> Exercise brief
Word for word, print all of the entries below.

Revision comparison data:
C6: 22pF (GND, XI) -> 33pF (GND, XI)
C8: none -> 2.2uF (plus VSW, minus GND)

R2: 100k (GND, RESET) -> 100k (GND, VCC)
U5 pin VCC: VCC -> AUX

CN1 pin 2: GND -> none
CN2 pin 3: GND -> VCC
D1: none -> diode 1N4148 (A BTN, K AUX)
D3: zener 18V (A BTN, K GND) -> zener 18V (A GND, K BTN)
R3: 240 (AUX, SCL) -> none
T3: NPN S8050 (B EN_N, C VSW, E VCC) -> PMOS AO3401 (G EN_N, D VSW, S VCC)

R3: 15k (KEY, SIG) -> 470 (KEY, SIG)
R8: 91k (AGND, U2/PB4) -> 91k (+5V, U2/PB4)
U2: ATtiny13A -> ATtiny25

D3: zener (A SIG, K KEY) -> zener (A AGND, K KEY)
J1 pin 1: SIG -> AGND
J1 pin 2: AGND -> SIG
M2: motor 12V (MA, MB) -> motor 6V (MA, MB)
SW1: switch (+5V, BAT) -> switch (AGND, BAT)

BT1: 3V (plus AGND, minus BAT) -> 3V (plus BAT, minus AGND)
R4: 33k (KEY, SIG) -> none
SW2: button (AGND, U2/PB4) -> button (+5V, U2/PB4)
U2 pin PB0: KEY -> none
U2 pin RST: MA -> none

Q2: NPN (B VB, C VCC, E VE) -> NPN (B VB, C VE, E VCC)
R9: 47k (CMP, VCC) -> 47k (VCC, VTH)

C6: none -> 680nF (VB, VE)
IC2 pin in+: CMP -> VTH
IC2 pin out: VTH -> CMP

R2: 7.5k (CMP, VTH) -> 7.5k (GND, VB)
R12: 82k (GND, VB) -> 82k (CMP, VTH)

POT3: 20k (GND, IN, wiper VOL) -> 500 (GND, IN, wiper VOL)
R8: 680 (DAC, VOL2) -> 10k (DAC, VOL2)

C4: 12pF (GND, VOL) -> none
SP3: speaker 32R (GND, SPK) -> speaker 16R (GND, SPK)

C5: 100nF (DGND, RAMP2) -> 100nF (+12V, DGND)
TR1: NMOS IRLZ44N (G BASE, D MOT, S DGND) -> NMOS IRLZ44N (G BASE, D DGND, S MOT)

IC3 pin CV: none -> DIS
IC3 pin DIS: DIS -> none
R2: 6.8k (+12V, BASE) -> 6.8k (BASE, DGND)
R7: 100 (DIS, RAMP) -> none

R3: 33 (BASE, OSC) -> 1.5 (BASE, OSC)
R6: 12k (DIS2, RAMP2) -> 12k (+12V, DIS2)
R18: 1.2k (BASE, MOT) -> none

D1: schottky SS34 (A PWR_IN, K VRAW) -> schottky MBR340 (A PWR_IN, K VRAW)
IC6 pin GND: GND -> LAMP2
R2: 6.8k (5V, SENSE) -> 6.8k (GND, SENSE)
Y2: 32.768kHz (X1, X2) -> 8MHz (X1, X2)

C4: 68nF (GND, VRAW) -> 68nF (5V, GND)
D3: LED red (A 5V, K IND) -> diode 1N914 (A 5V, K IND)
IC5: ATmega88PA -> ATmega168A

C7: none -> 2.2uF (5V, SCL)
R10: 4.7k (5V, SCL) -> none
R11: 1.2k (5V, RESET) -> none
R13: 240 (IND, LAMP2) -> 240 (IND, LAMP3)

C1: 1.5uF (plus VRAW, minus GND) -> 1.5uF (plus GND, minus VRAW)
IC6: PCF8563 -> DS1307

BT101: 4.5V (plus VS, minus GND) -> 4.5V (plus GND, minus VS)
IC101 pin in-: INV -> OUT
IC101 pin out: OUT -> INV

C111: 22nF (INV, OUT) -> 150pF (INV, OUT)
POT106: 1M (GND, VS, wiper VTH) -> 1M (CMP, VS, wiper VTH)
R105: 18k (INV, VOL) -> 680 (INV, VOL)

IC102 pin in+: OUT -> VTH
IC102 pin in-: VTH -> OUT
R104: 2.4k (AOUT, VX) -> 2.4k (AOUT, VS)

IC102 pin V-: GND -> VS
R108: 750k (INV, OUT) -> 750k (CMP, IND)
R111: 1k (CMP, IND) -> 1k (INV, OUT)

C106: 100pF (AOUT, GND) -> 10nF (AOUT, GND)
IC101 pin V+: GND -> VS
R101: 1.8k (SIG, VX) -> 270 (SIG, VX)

> Answer to this exercise
C6: 22pF (GND, XI) -> 33pF (GND, XI)
C8: none -> 2.2uF (plus VSW, minus GND)

R2: 100k (GND, RESET) -> 100k (GND, VCC)
U5 pin VCC: VCC -> AUX

CN1 pin 2: GND -> none
CN2 pin 3: GND -> VCC
D1: none -> diode 1N4148 (A BTN, K AUX)
D3: zener 18V (A BTN, K GND) -> zener 18V (A GND, K BTN)
R3: 240 (AUX, SCL) -> none
T3: NPN S8050 (B EN_N, C VSW, E VCC) -> PMOS AO3401 (G EN_N, D VSW, S VCC)

R3: 15k (KEY, SIG) -> 470 (KEY, SIG)
R8: 91k (AGND, U2/PB4) -> 91k (+5V, U2/PB4)
U2: ATtiny13A -> ATtiny25

D3: zener (A SIG, K KEY) -> zener (A AGND, K KEY)
J1 pin 1: SIG -> AGND
J1 pin 2: AGND -> SIG
M2: motor 12V (MA, MB) -> motor 6V (MA, MB)
SW1: switch (+5V, BAT) -> switch (AGND, BAT)

BT1: 3V (plus AGND, minus BAT) -> 3V (plus BAT, minus AGND)
R4: 33k (KEY, SIG) -> none
SW2: button (AGND, U2/PB4) -> button (+5V, U2/PB4)
U2 pin PB0: KEY -> none
U2 pin RST: MA -> none

Q2: NPN (B VB, C VCC, E VE) -> NPN (B VB, C VE, E VCC)
R9: 47k (CMP, VCC) -> 47k (VCC, VTH)

C6: none -> 680nF (VB, VE)
IC2 pin in+: CMP -> VTH
IC2 pin out: VTH -> CMP

R2: 7.5k (CMP, VTH) -> 7.5k (GND, VB)
R12: 82k (GND, VB) -> 82k (CMP, VTH)

POT3: 20k (GND, IN, wiper VOL) -> 500 (GND, IN, wiper VOL)
R8: 680 (DAC, VOL2) -> 10k (DAC, VOL2)

C4: 12pF (GND, VOL) -> none
SP3: speaker 32R (GND, SPK) -> speaker 16R (GND, SPK)

C5: 100nF (DGND, RAMP2) -> 100nF (+12V, DGND)
TR1: NMOS IRLZ44N (G BASE, D MOT, S DGND) -> NMOS IRLZ44N (G BASE, D DGND, S MOT)

IC3 pin CV: none -> DIS
IC3 pin DIS: DIS -> none
R2: 6.8k (+12V, BASE) -> 6.8k (BASE, DGND)
R7: 100 (DIS, RAMP) -> none

R3: 33 (BASE, OSC) -> 1.5 (BASE, OSC)
R6: 12k (DIS2, RAMP2) -> 12k (+12V, DIS2)
R18: 1.2k (BASE, MOT) -> none

D1: schottky SS34 (A PWR_IN, K VRAW) -> schottky MBR340 (A PWR_IN, K VRAW)
IC6 pin GND: GND -> LAMP2
R2: 6.8k (5V, SENSE) -> 6.8k (GND, SENSE)
Y2: 32.768kHz (X1, X2) -> 8MHz (X1, X2)

C4: 68nF (GND, VRAW) -> 68nF (5V, GND)
D3: LED red (A 5V, K IND) -> diode 1N914 (A 5V, K IND)
IC5: ATmega88PA -> ATmega168A

C7: none -> 2.2uF (5V, SCL)
R10: 4.7k (5V, SCL) -> none
R11: 1.2k (5V, RESET) -> none
R13: 240 (IND, LAMP2) -> 240 (IND, LAMP3)

C1: 1.5uF (plus VRAW, minus GND) -> 1.5uF (plus GND, minus VRAW)
IC6: PCF8563 -> DS1307

BT101: 4.5V (plus VS, minus GND) -> 4.5V (plus GND, minus VS)
IC101 pin in-: INV -> OUT
IC101 pin out: OUT -> INV

C111: 22nF (INV, OUT) -> 150pF (INV, OUT)
POT106: 1M (GND, VS, wiper VTH) -> 1M (CMP, VS, wiper VTH)
R105: 18k (INV, VOL) -> 680 (INV, VOL)

IC102 pin in+: OUT -> VTH
IC102 pin in-: VTH -> OUT
R104: 2.4k (AOUT, VX) -> 2.4k (AOUT, VS)

IC102 pin V-: GND -> VS
R108: 750k (INV, OUT) -> 750k (CMP, IND)
R111: 1k (CMP, IND) -> 1k (INV, OUT)

C106: 100pF (AOUT, GND) -> 10nF (AOUT, GND)
IC101 pin V+: GND -> VS
R101: 1.8k (SIG, VX) -> 270 (SIG, VX)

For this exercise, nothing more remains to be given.